- Supplied records
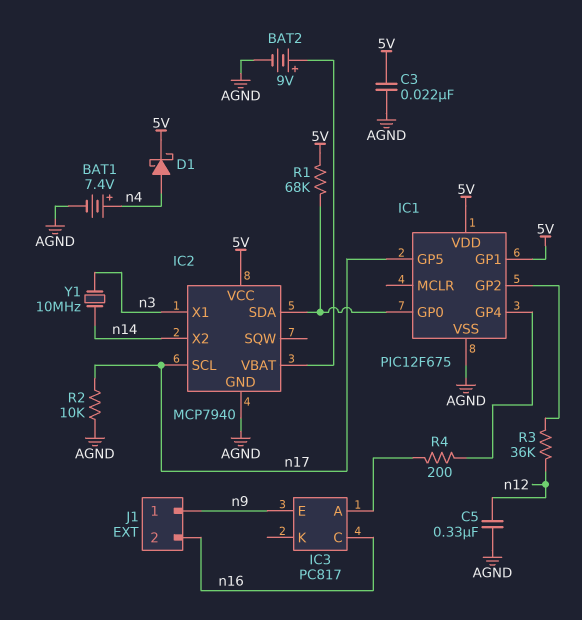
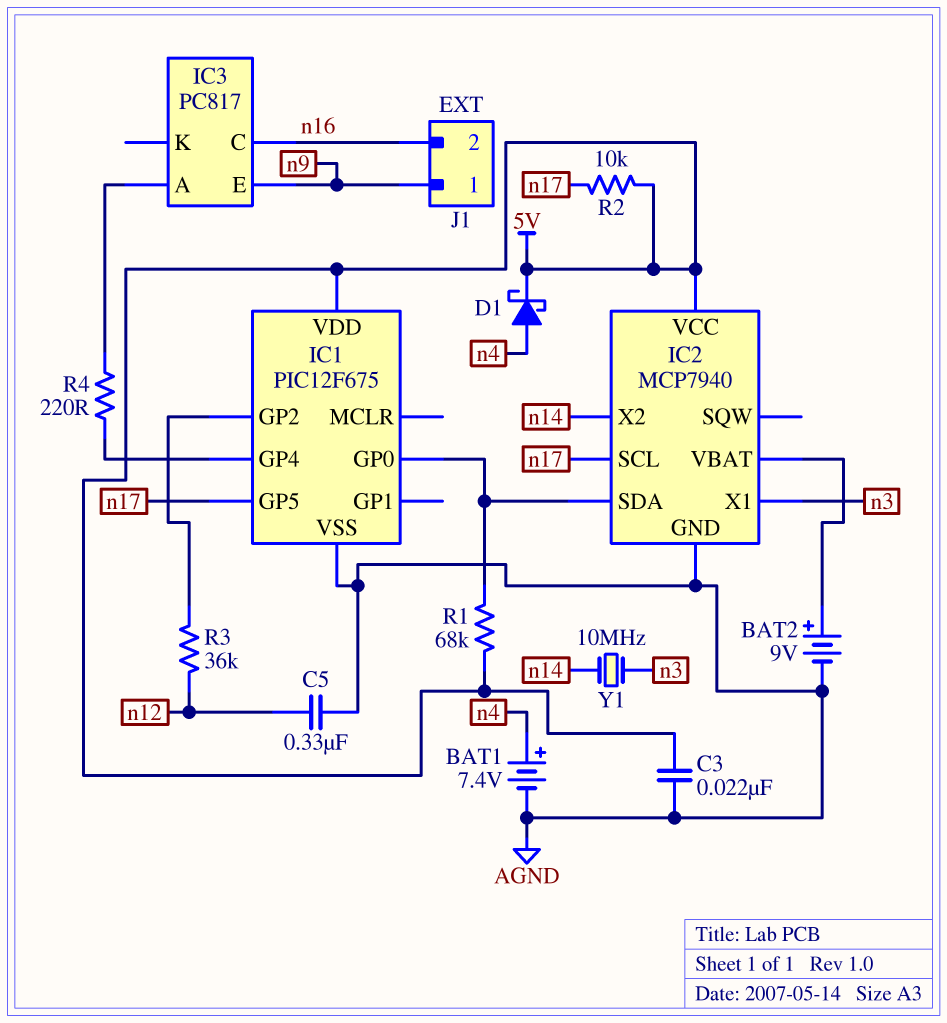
IC1 pin GP1: 5V -> none
R2: 10k (AGND, n17) -> 10k (5V, n17)
R4: 200 (IC1/GP4, IC3/A) -> 220 (IC1/GP4, IC3/A)

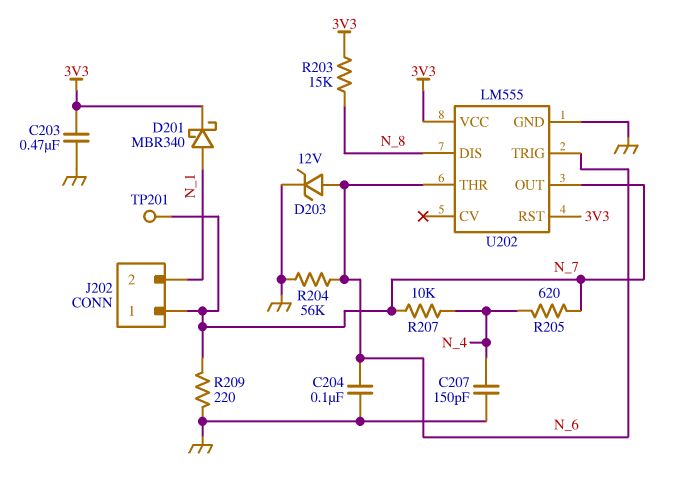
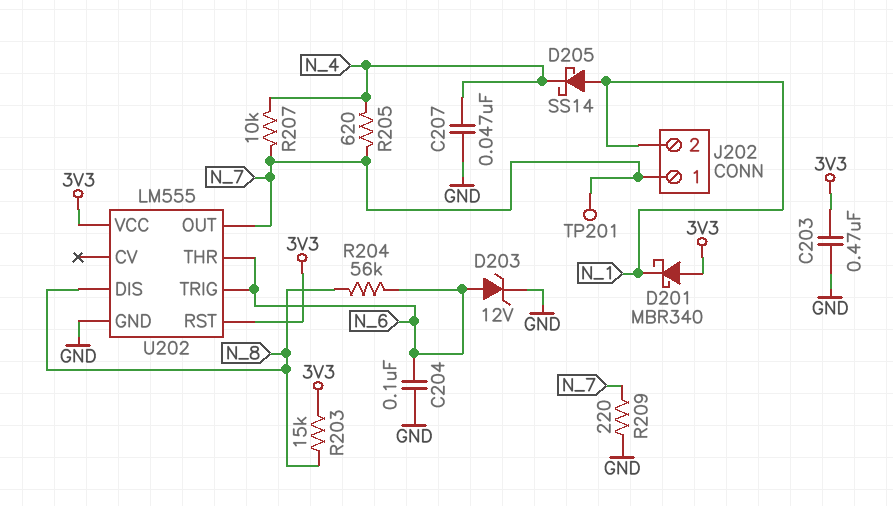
C207: 150pF (GND, N_4) -> 47nF (GND, N_4)
D201: schottky MBR340 (A N_1, K 3V3) -> schottky MBR340 (A 3V3, K N_1)
D205: none -> schottky SS14 (A N_1, K N_4)
R204: 56k (GND, N_6) -> 56k (N_6, N_8)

- Problem to solve
A faithful transcription of the material, with no pictures, is the expected result.

- Answer space
IC1 pin GP1: 5V -> none
R2: 10k (AGND, n17) -> 10k (5V, n17)
R4: 200 (IC1/GP4, IC3/A) -> 220 (IC1/GP4, IC3/A)

C207: 150pF (GND, N_4) -> 47nF (GND, N_4)
D201: schottky MBR340 (A N_1, K 3V3) -> schottky MBR340 (A 3V3, K N_1)
D205: none -> schottky SS14 (A N_1, K N_4)
R204: 56k (GND, N_6) -> 56k (N_6, N_8)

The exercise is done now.